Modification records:
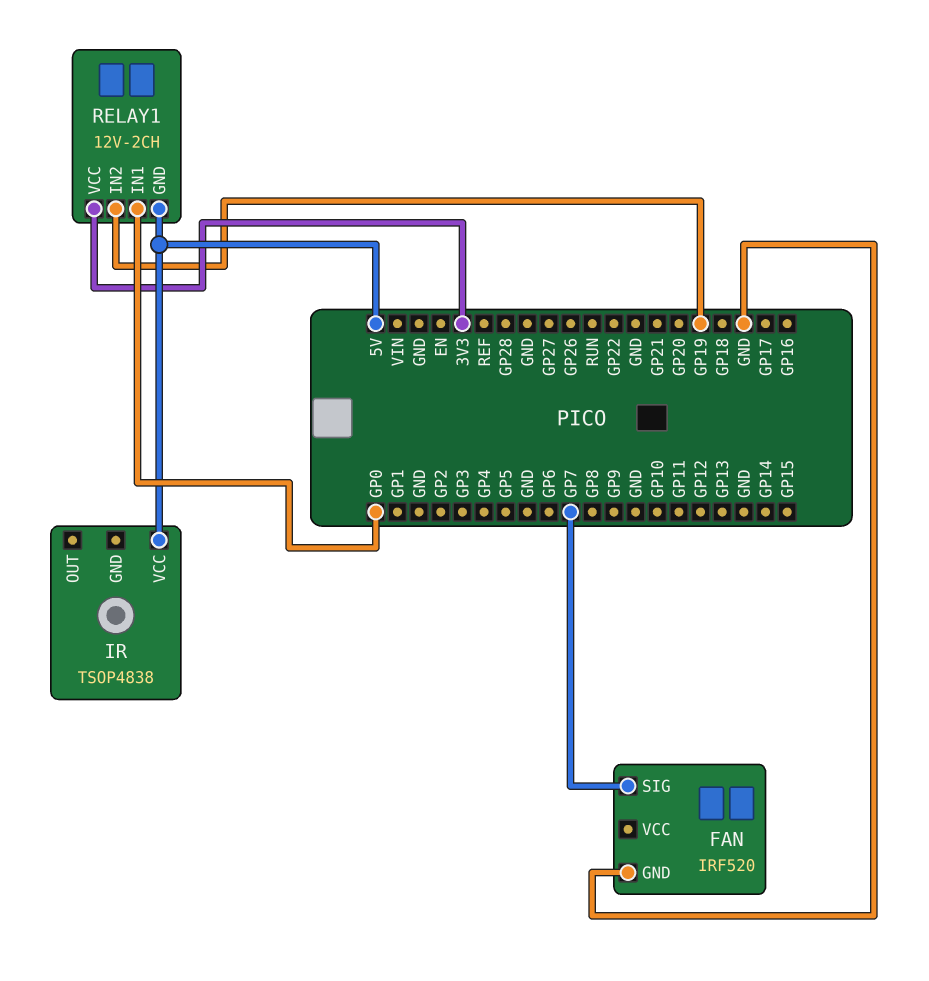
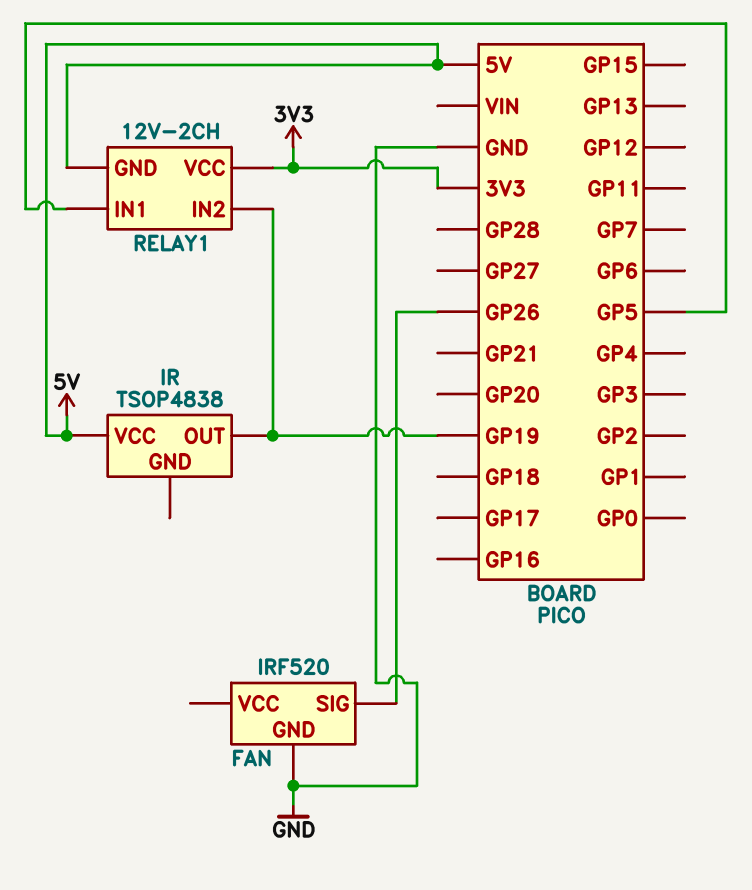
FAN pin SIG: GP7 -> GP26
IR pin OUT: none -> GP19
RELAY1 pin IN1: GP0 -> GP5

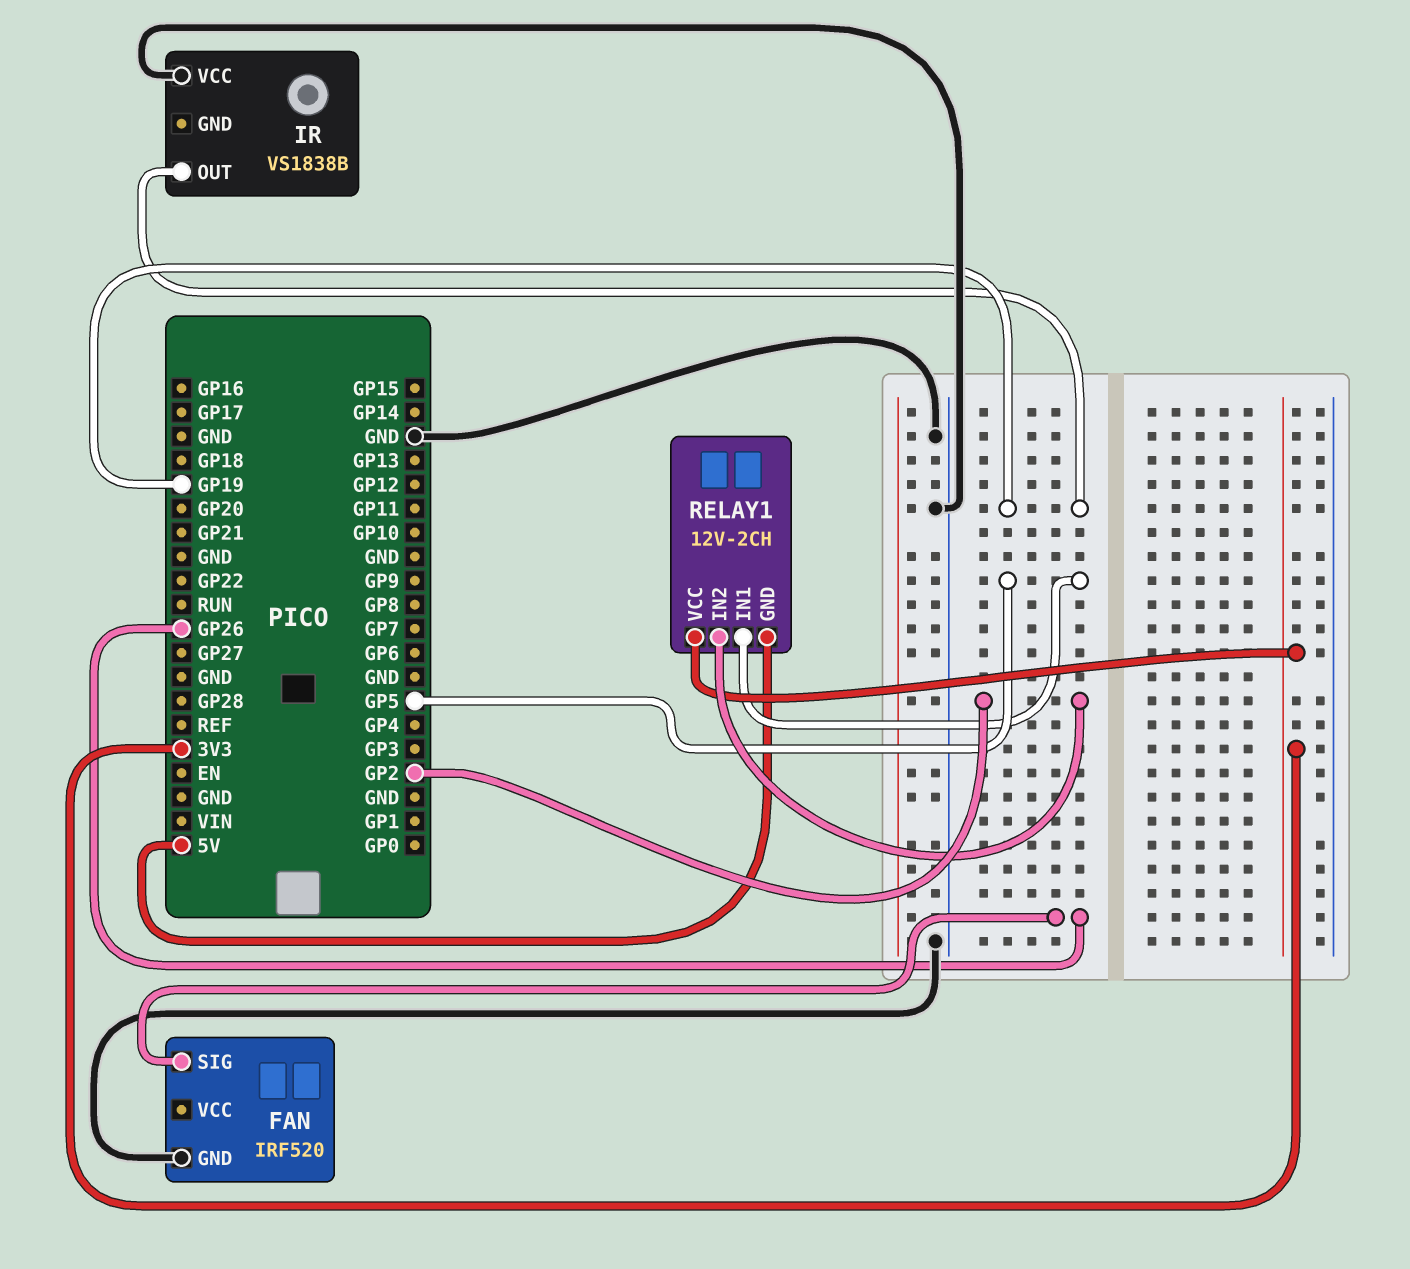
IR: TSOP4838 -> VS1838B
IR pin VCC: 5V -> GND
RELAY1 pin IN2: GP19 -> GP2

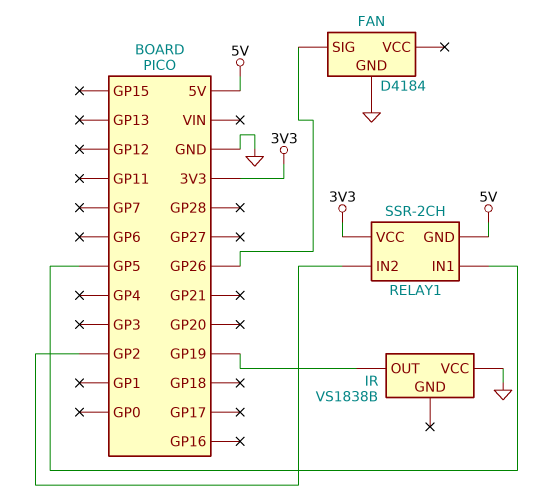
FAN: IRF520 -> D4184
RELAY1: 12V-2CH -> SSR-2CH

__WHAT YOU NEED TO DO__: All lines from the one containing "RELAY1 pin IN1: GP0 -> GP5" through the final line of the entries above are to be copied exactly; the pictures are not.

__EXERCISE OUTPUT__:
RELAY1 pin IN1: GP0 -> GP5

IR: TSOP4838 -> VS1838B
IR pin VCC: 5V -> GND
RELAY1 pin IN2: GP19 -> GP2

FAN: IRF520 -> D4184
RELAY1: 12V-2CH -> SSR-2CH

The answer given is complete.